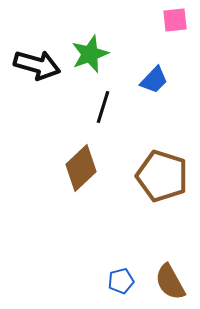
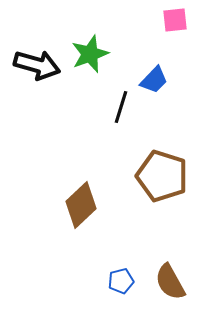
black line: moved 18 px right
brown diamond: moved 37 px down
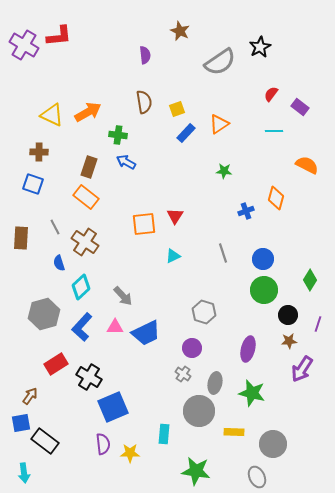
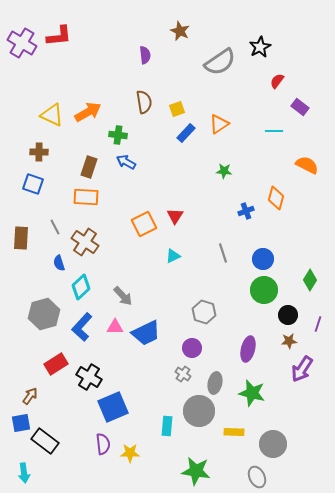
purple cross at (24, 45): moved 2 px left, 2 px up
red semicircle at (271, 94): moved 6 px right, 13 px up
orange rectangle at (86, 197): rotated 35 degrees counterclockwise
orange square at (144, 224): rotated 20 degrees counterclockwise
cyan rectangle at (164, 434): moved 3 px right, 8 px up
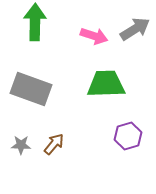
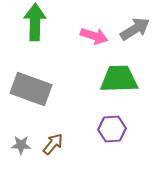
green trapezoid: moved 13 px right, 5 px up
purple hexagon: moved 16 px left, 7 px up; rotated 12 degrees clockwise
brown arrow: moved 1 px left
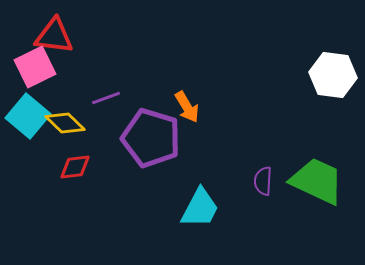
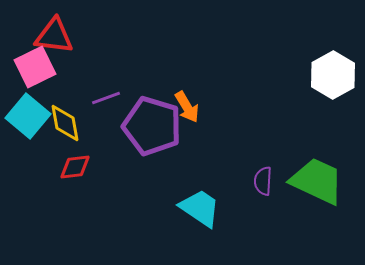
white hexagon: rotated 24 degrees clockwise
yellow diamond: rotated 36 degrees clockwise
purple pentagon: moved 1 px right, 12 px up
cyan trapezoid: rotated 84 degrees counterclockwise
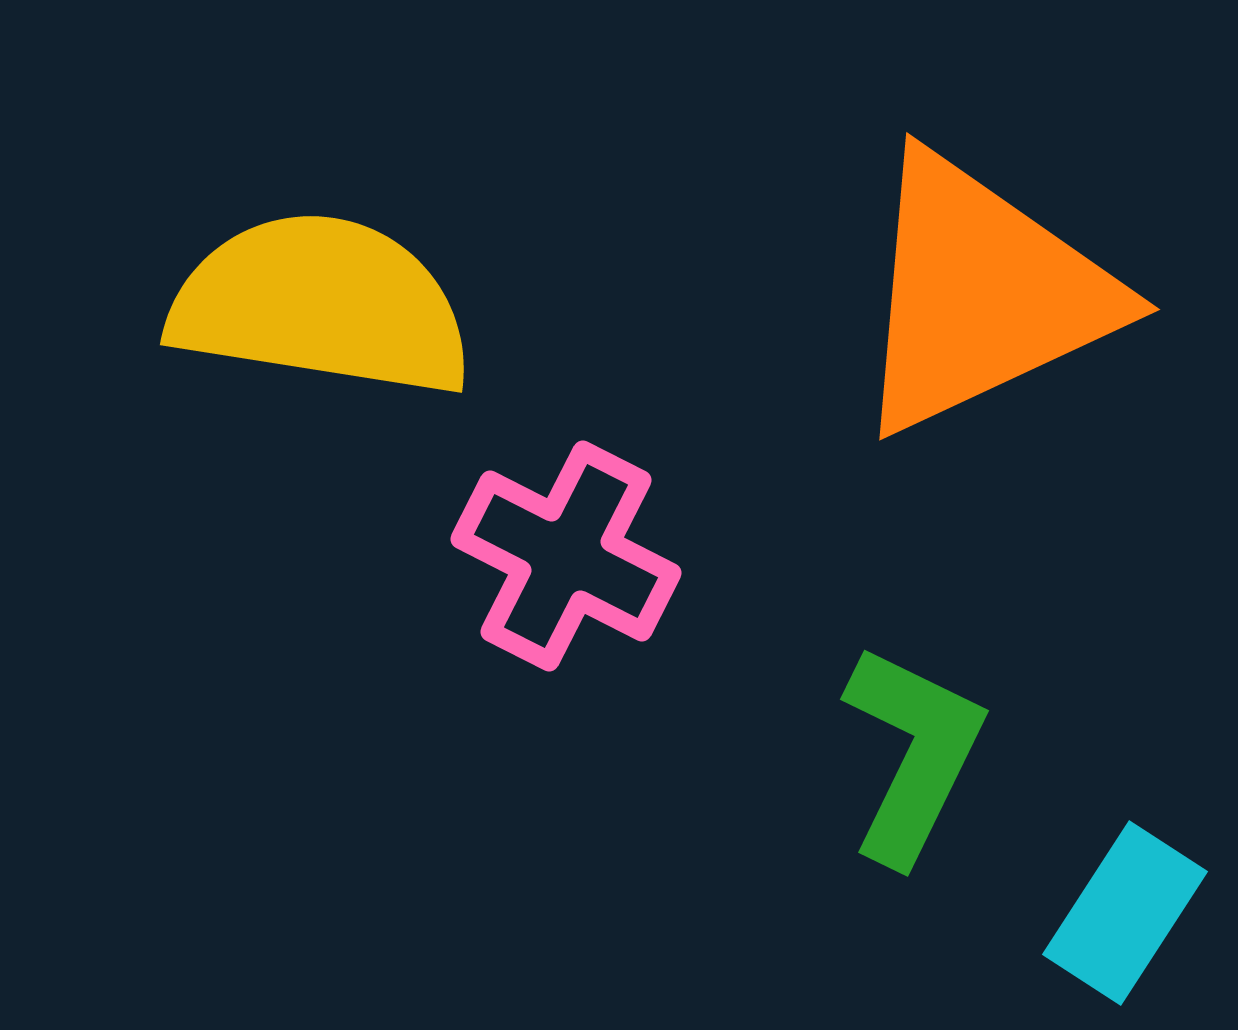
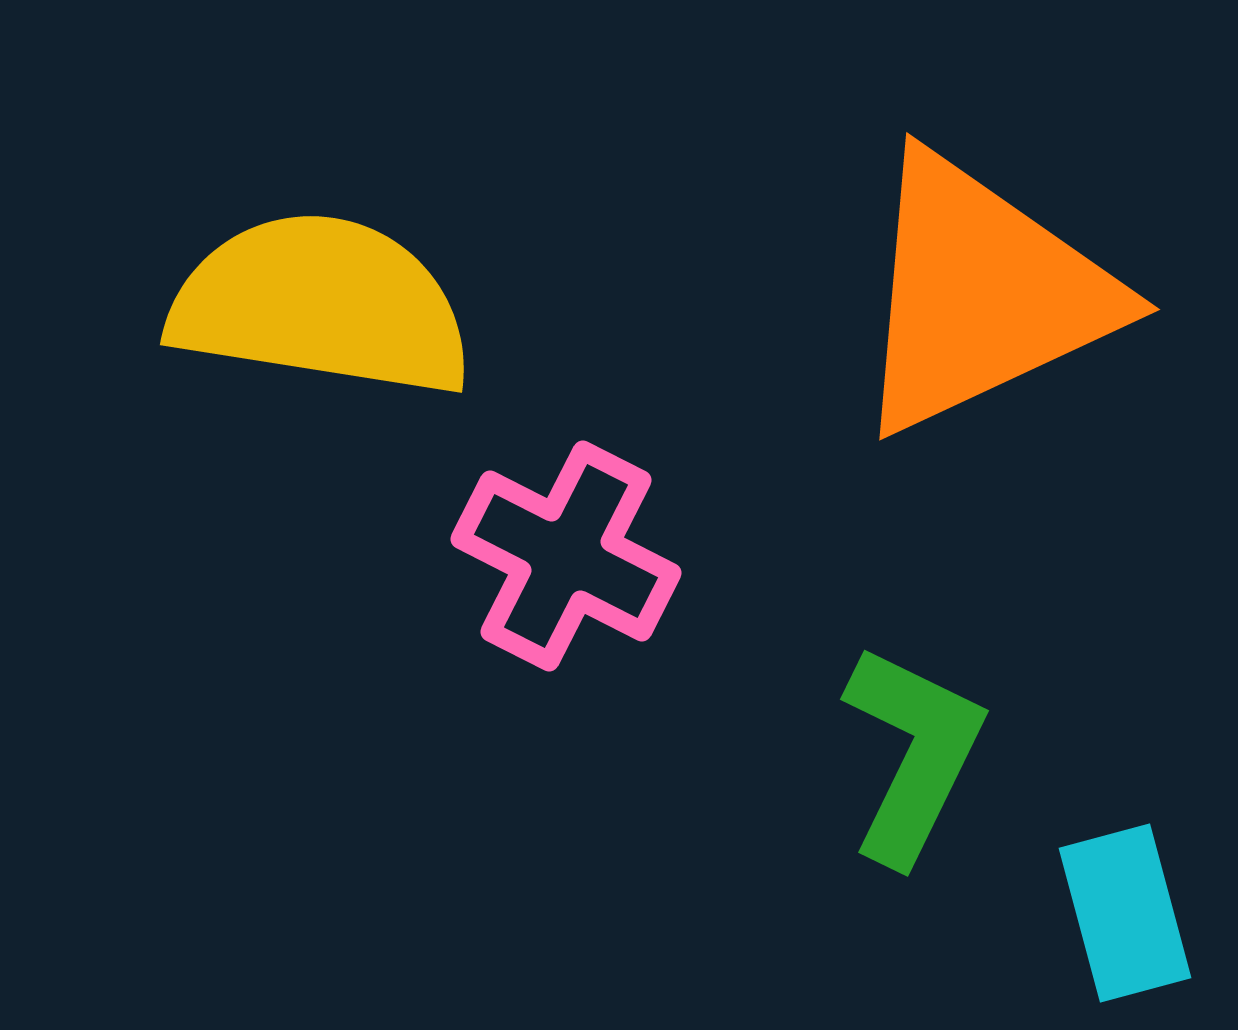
cyan rectangle: rotated 48 degrees counterclockwise
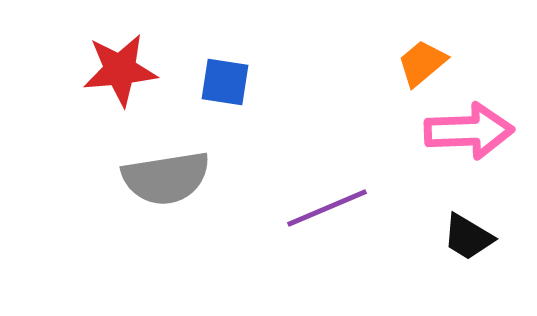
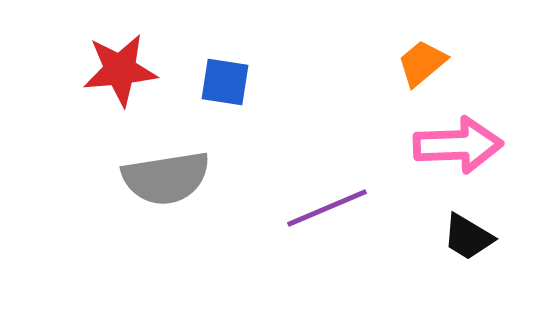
pink arrow: moved 11 px left, 14 px down
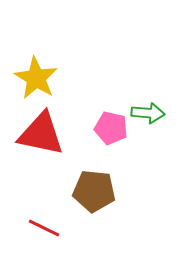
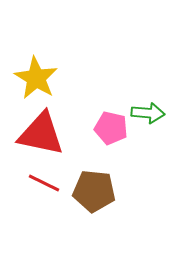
red line: moved 45 px up
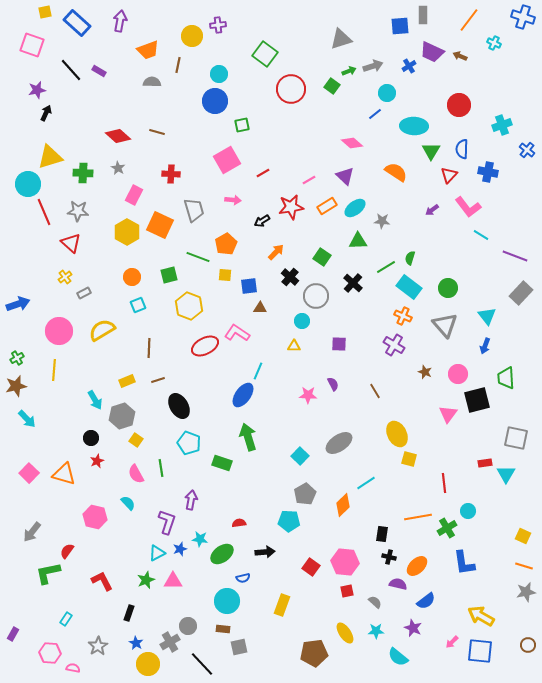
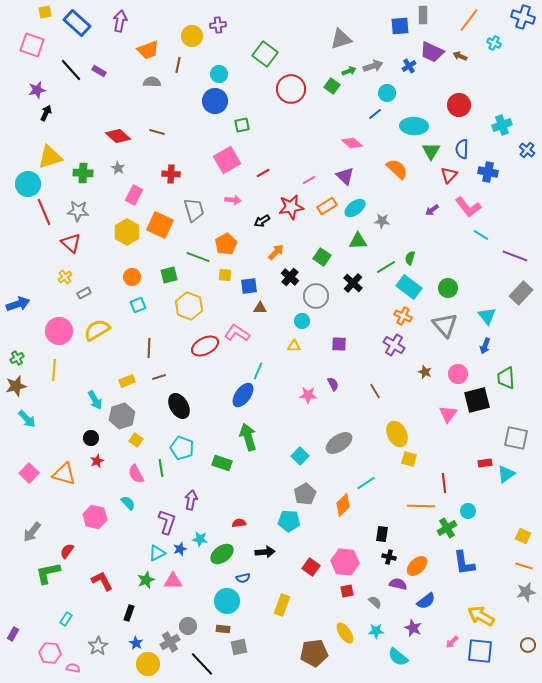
orange semicircle at (396, 172): moved 1 px right, 3 px up; rotated 10 degrees clockwise
yellow semicircle at (102, 330): moved 5 px left
brown line at (158, 380): moved 1 px right, 3 px up
cyan pentagon at (189, 443): moved 7 px left, 5 px down
cyan triangle at (506, 474): rotated 24 degrees clockwise
orange line at (418, 517): moved 3 px right, 11 px up; rotated 12 degrees clockwise
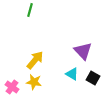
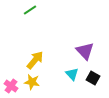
green line: rotated 40 degrees clockwise
purple triangle: moved 2 px right
cyan triangle: rotated 16 degrees clockwise
yellow star: moved 2 px left
pink cross: moved 1 px left, 1 px up
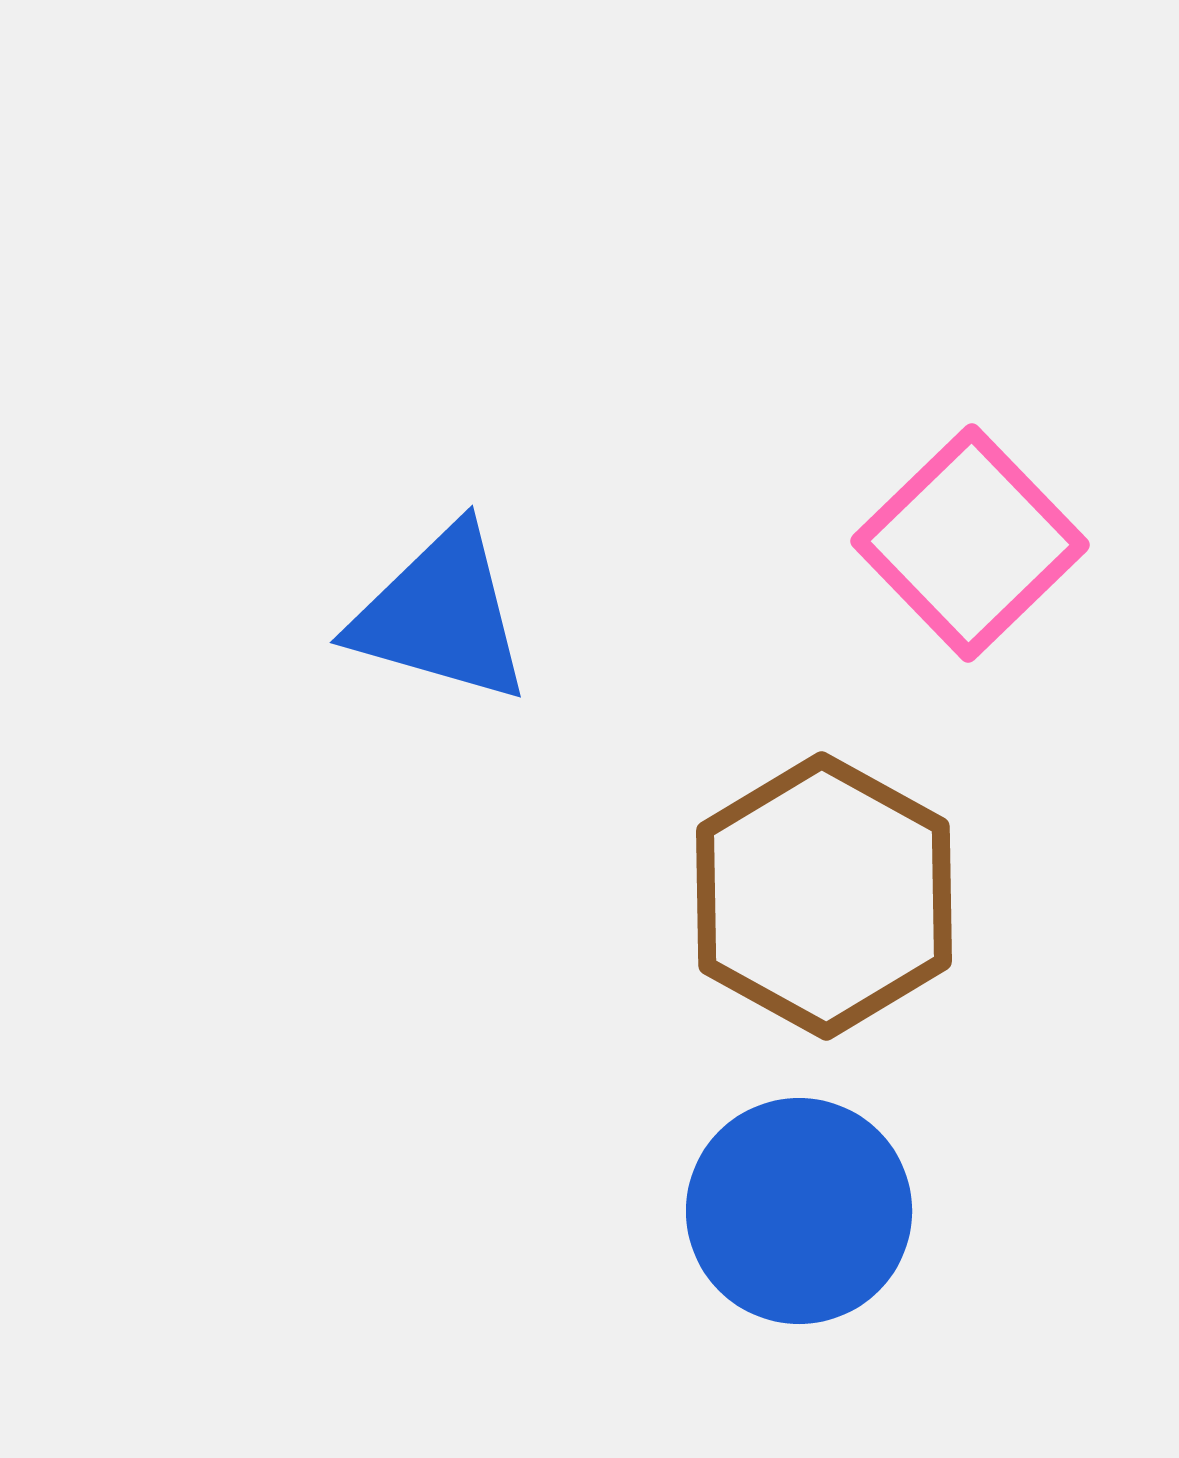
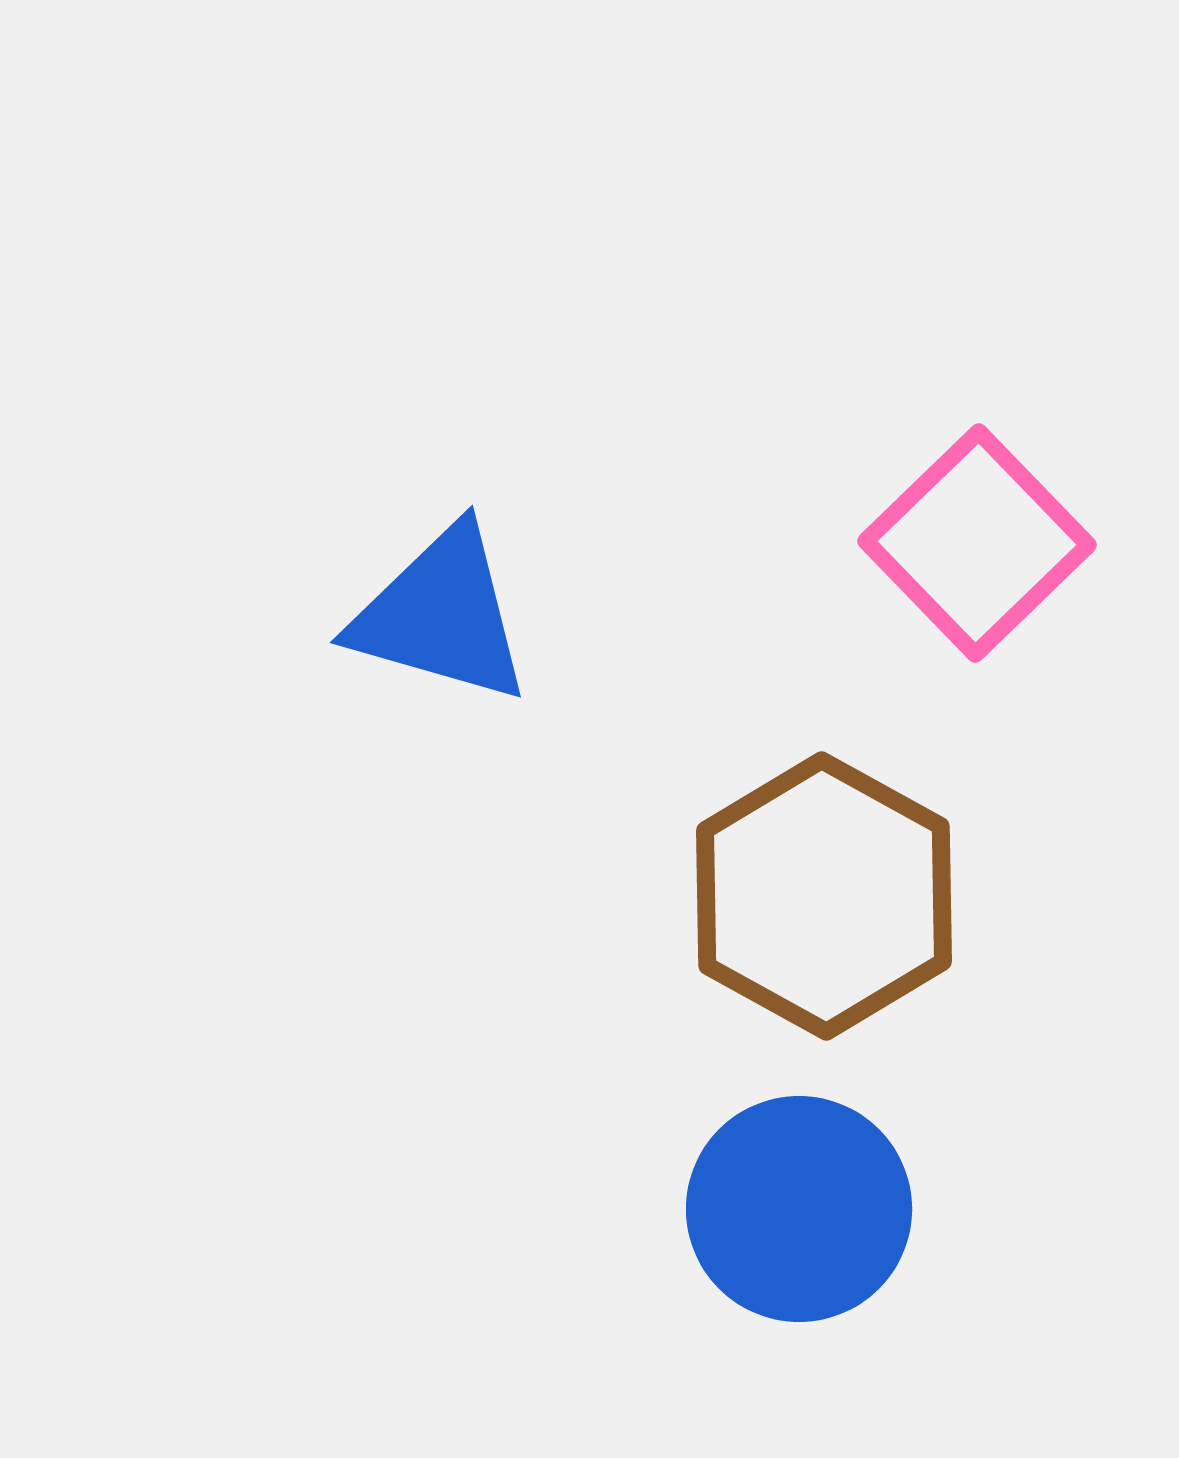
pink square: moved 7 px right
blue circle: moved 2 px up
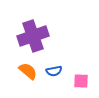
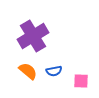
purple cross: rotated 12 degrees counterclockwise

________________________

Your answer is the exact run of lines above from the one with "cyan rectangle at" through the one with "cyan trapezoid: rotated", both ends included, minus any picture.

cyan rectangle at (164, 434): moved 3 px right, 8 px up
green trapezoid: moved 13 px right, 5 px up
purple hexagon: moved 16 px left, 7 px up; rotated 12 degrees clockwise
brown arrow: moved 1 px left
white hexagon: rotated 24 degrees clockwise
yellow diamond: rotated 36 degrees clockwise
purple pentagon: moved 1 px right, 12 px up
cyan trapezoid: rotated 84 degrees counterclockwise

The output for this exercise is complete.